**WORK ORDER**: Repeat every entry word for word; omit all pictures.

**ENTRIES SUPPLIED**:

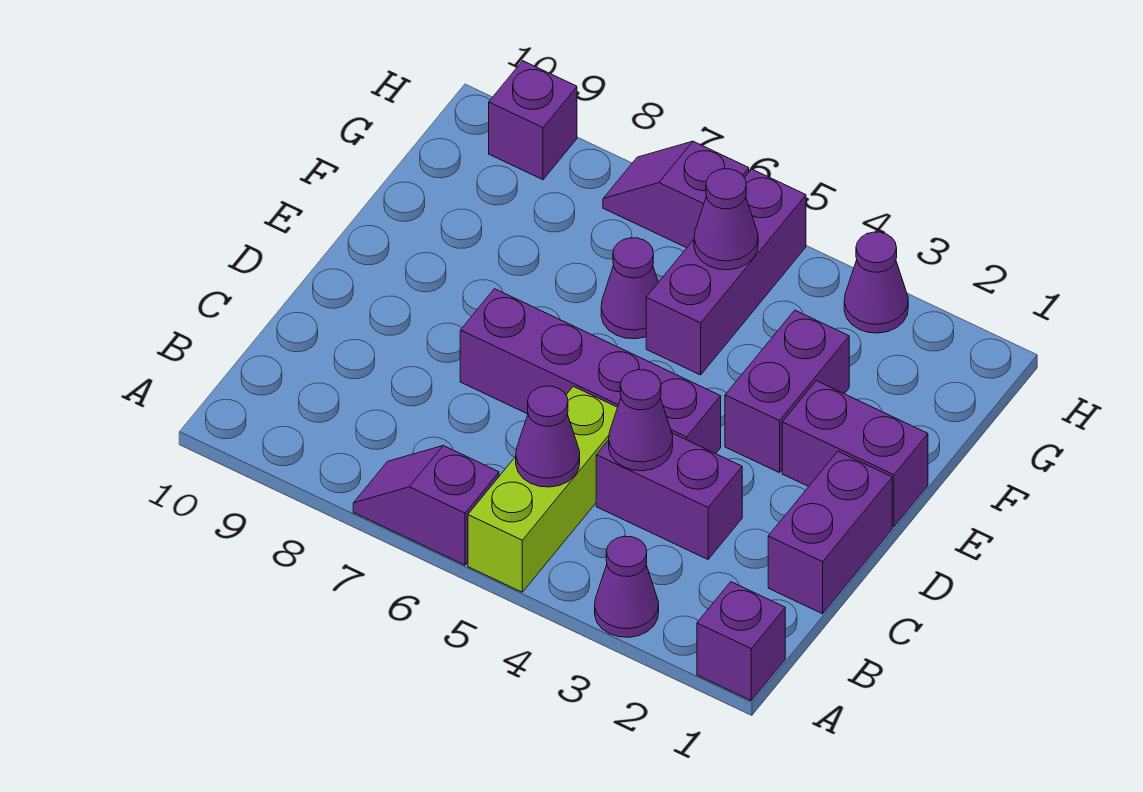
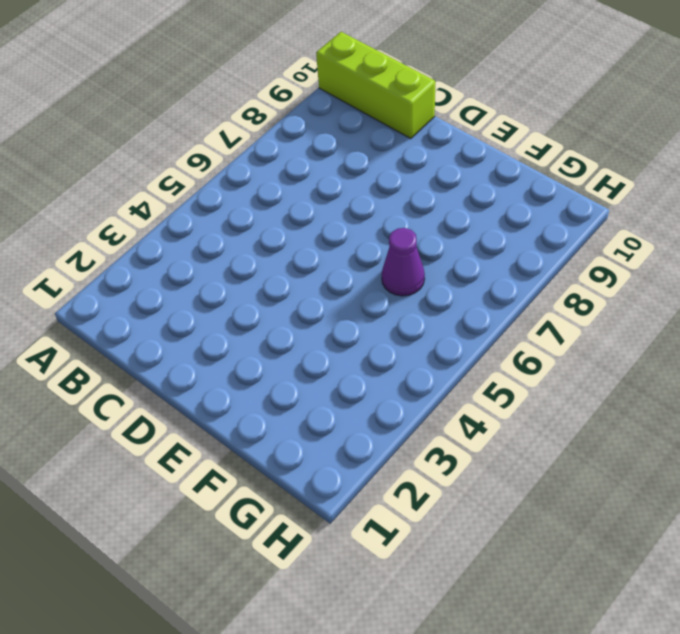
lime brick A10:C10 level 1 -> lime brick A5:C5 level 1
none -> purple brick A1 level 1
none -> purple cone A3 level 1
none -> purple slope A6:A7 level 1 top 6

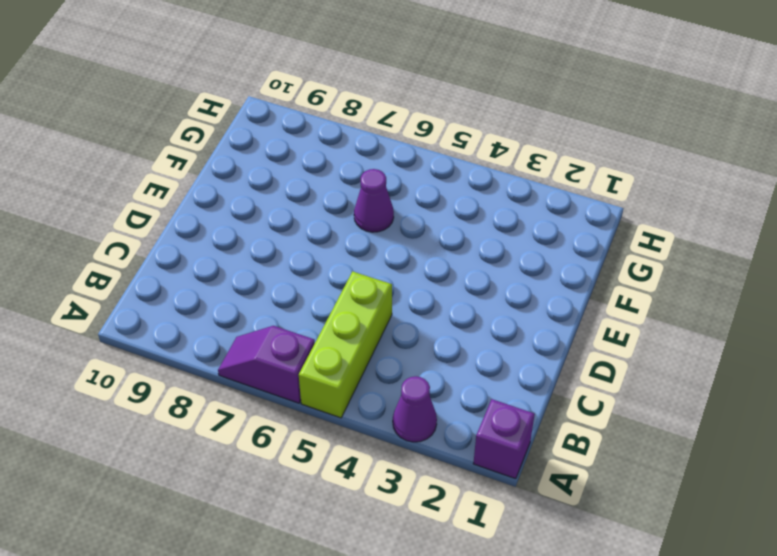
none -> purple brick C1:D1 level 1
none -> purple brick C3:C4 level 1
none -> purple brick D4:D7 level 1

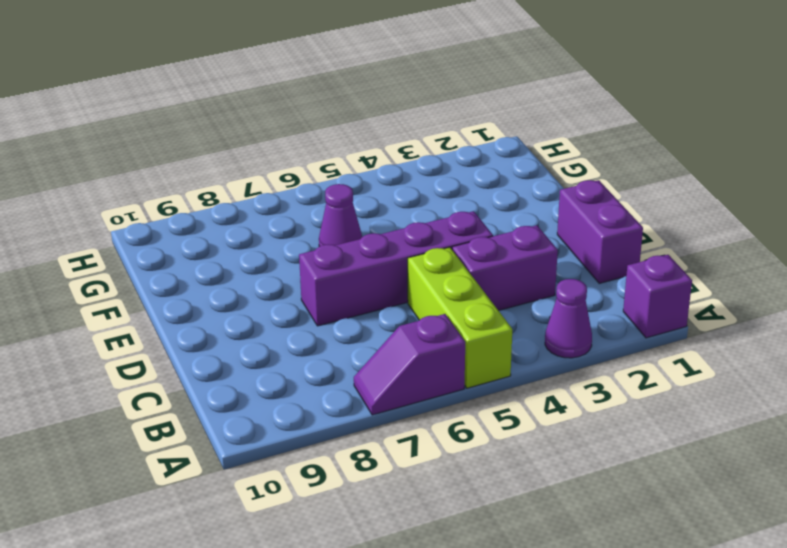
none -> purple brick E1:E2 level 1
none -> purple brick E3:F3 level 1
none -> purple brick F5:H5 level 1

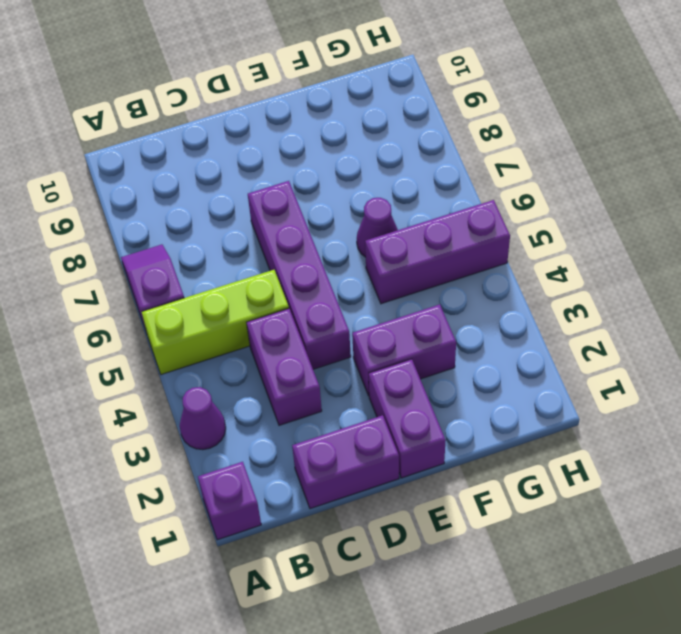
none -> purple cone H3 level 1
none -> purple slope H6:H7 level 1 top 6
none -> purple brick H9 level 1

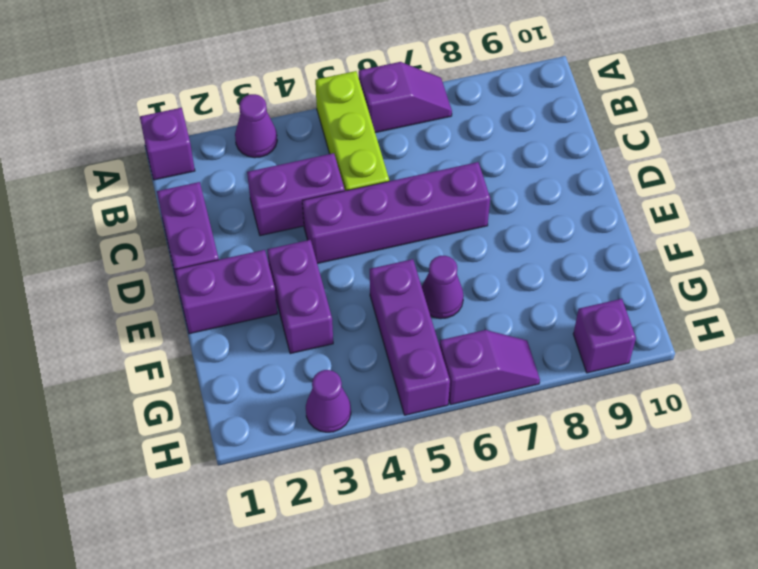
none -> purple cone B5 level 2
none -> purple cone C4 level 2
none -> purple cone G5 level 2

**SOLUTION TO THIS TASK**:
lime brick A10:C10 level 1 -> lime brick A5:C5 level 1
none -> purple brick A1 level 1
none -> purple cone A3 level 1
none -> purple slope A6:A7 level 1 top 6

none -> purple brick C1:D1 level 1
none -> purple brick C3:C4 level 1
none -> purple brick D4:D7 level 1

none -> purple brick E1:E2 level 1
none -> purple brick E3:F3 level 1
none -> purple brick F5:H5 level 1

none -> purple cone H3 level 1
none -> purple slope H6:H7 level 1 top 6
none -> purple brick H9 level 1

none -> purple cone B5 level 2
none -> purple cone C4 level 2
none -> purple cone G5 level 2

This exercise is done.